THE RECORDS ->
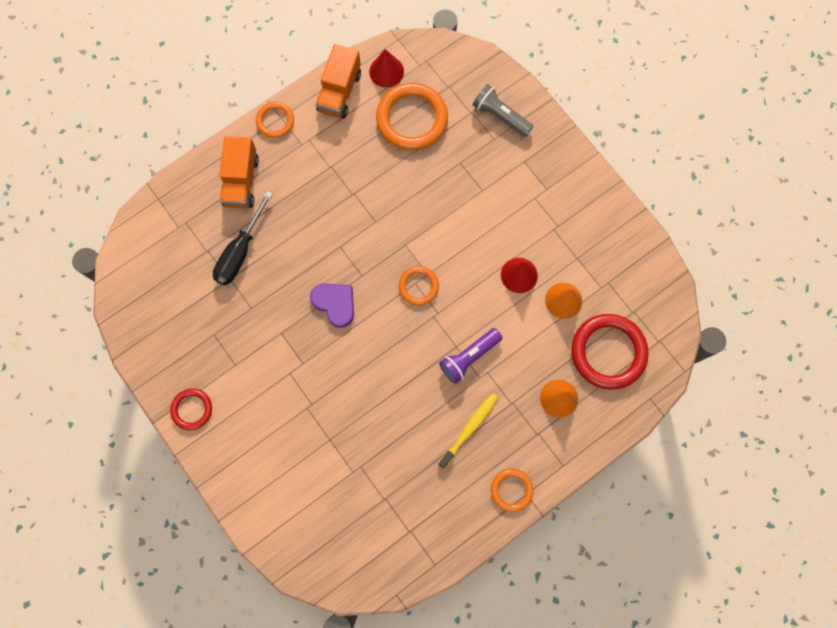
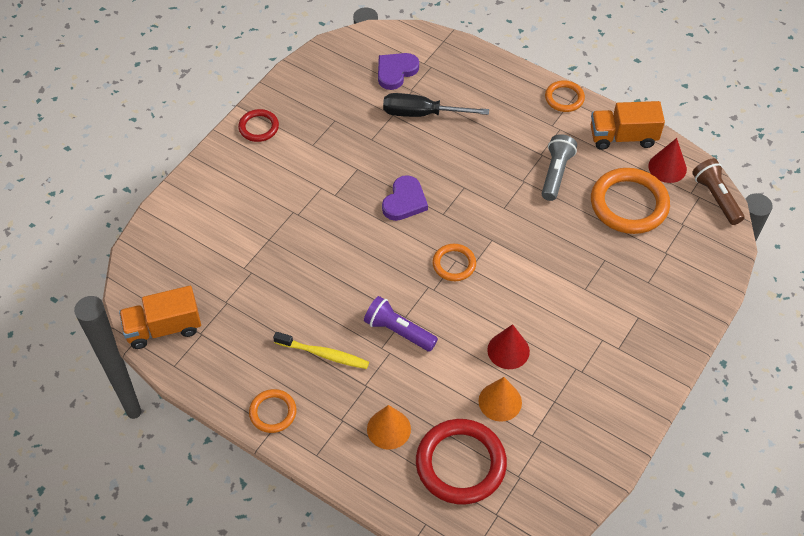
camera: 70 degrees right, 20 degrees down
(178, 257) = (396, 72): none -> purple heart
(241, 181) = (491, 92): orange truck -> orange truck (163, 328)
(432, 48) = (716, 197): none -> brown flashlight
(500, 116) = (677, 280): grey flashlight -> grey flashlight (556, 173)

WHAT TO PRODUCE -> Copy these entries precisely and drop any picture.

SOLUTION ->
camera: 70 degrees right, 20 degrees down
(178, 257) = (396, 72): none -> purple heart
(241, 181) = (491, 92): orange truck -> orange truck (163, 328)
(432, 48) = (716, 197): none -> brown flashlight
(500, 116) = (677, 280): grey flashlight -> grey flashlight (556, 173)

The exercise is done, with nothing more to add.